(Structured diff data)
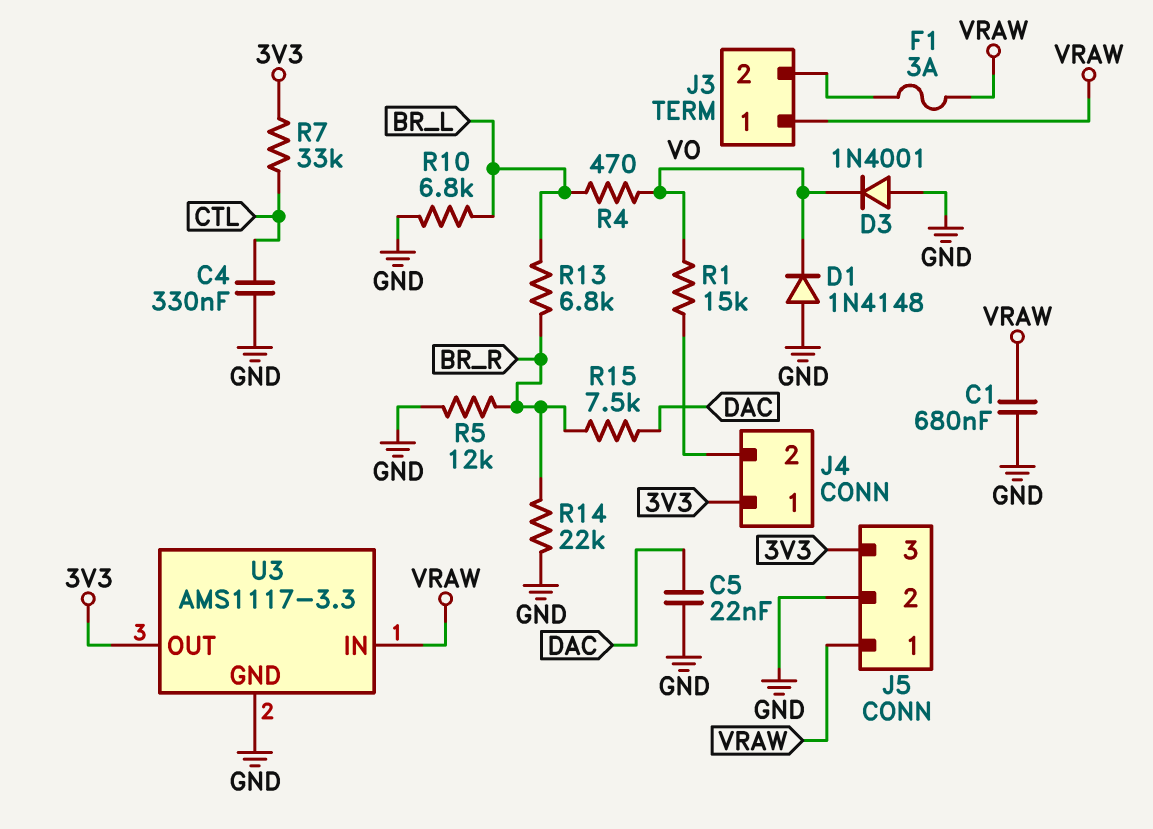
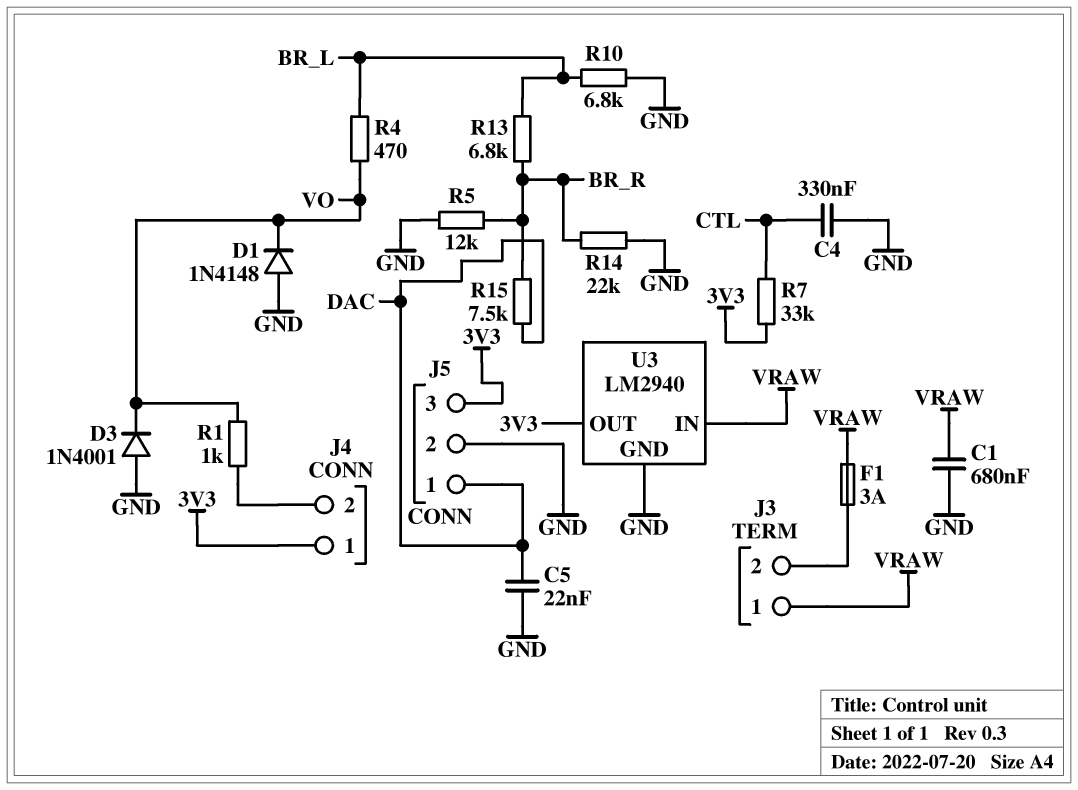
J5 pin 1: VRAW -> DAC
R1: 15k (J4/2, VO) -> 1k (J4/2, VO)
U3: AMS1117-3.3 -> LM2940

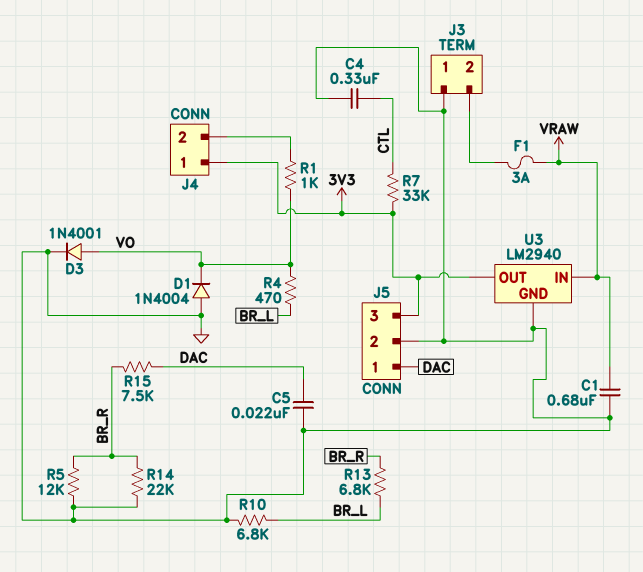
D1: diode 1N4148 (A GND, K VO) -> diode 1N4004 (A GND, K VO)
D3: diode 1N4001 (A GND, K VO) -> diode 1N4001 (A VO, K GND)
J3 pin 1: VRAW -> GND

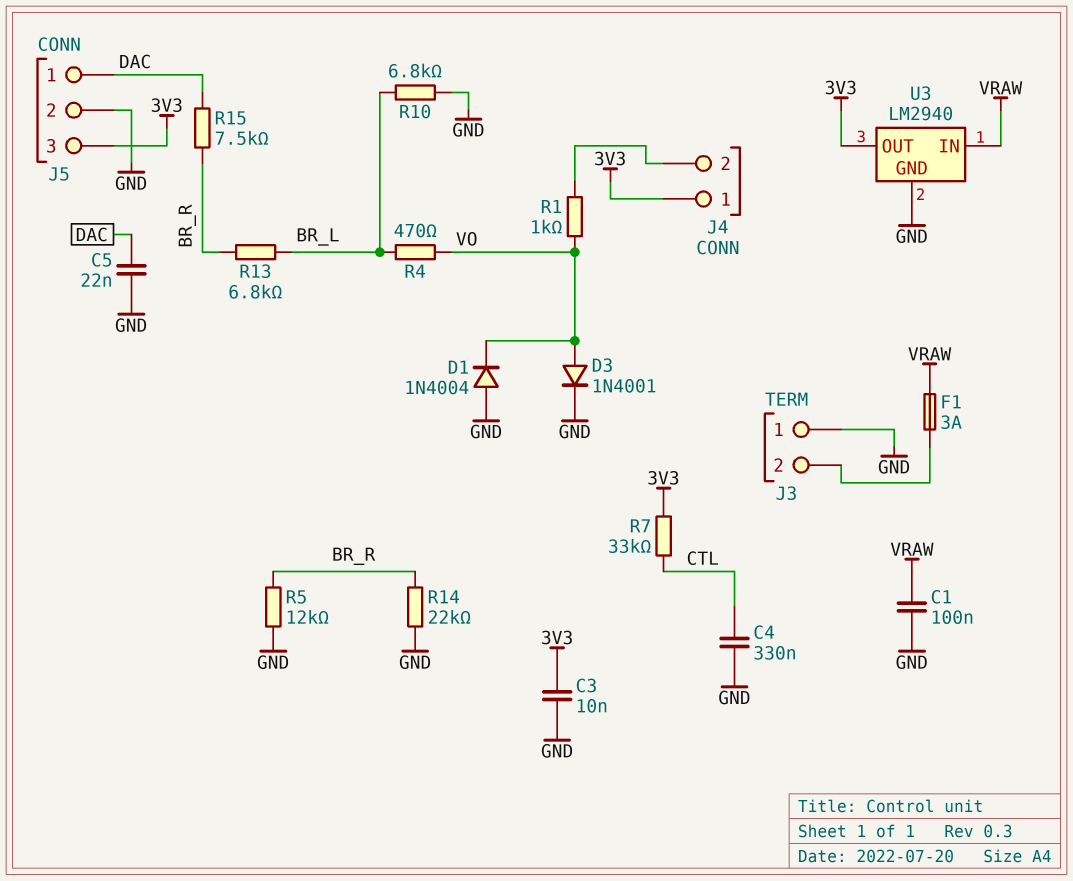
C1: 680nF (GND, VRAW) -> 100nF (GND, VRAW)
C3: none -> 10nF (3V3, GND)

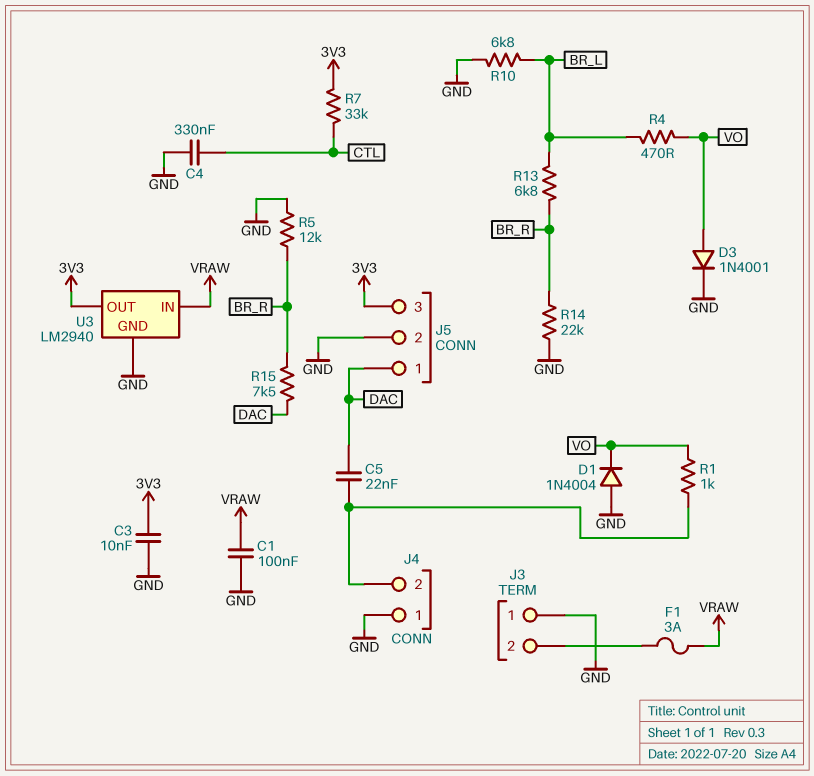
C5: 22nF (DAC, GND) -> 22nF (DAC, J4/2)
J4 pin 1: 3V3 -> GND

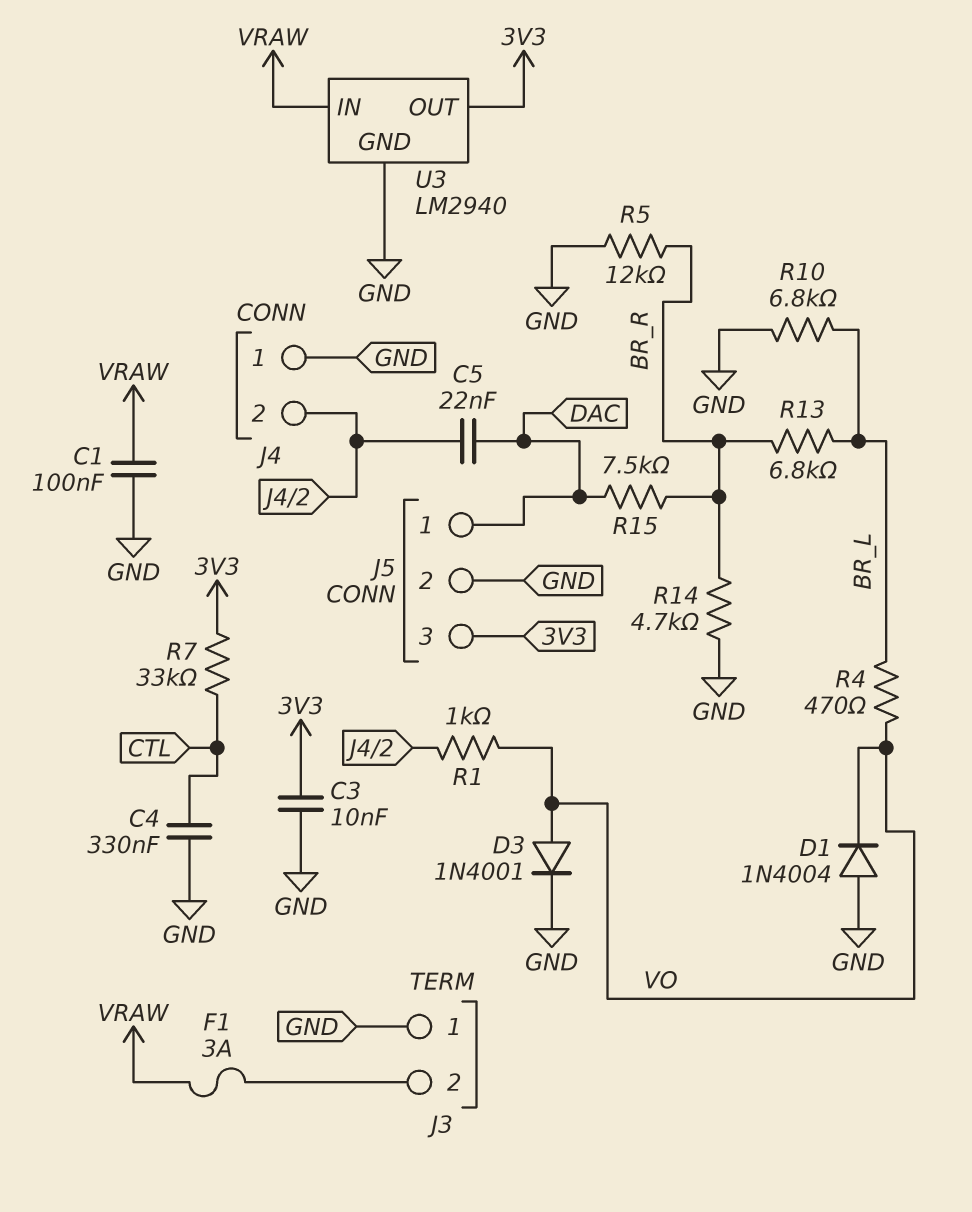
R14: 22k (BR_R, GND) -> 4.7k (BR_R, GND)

---

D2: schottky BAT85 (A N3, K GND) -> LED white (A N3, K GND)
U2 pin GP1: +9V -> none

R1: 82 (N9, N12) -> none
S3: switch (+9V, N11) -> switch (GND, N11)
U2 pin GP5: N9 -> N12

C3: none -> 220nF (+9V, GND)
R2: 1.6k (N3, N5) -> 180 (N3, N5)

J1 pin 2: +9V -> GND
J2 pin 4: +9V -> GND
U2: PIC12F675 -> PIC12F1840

==

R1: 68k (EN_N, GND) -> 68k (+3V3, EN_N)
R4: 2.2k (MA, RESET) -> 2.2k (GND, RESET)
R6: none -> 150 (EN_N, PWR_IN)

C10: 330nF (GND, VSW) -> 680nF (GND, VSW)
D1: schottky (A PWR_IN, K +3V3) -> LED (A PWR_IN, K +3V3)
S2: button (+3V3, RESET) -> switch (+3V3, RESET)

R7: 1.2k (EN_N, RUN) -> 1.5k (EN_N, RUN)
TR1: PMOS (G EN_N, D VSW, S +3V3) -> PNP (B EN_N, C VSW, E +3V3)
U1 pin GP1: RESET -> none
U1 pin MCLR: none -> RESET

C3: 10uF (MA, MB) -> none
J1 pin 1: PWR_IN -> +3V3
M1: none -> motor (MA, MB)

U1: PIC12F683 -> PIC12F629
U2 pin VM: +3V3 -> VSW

(Requirement): Quote the data above from the line containing "C3: none -> 220nF (+9V, GND)" to the line containing "U2: PIC12F675 -> PIC12F1840", inclusive, and stop.

(Reply):
C3: none -> 220nF (+9V, GND)
R2: 1.6k (N3, N5) -> 180 (N3, N5)

J1 pin 2: +9V -> GND
J2 pin 4: +9V -> GND
U2: PIC12F675 -> PIC12F1840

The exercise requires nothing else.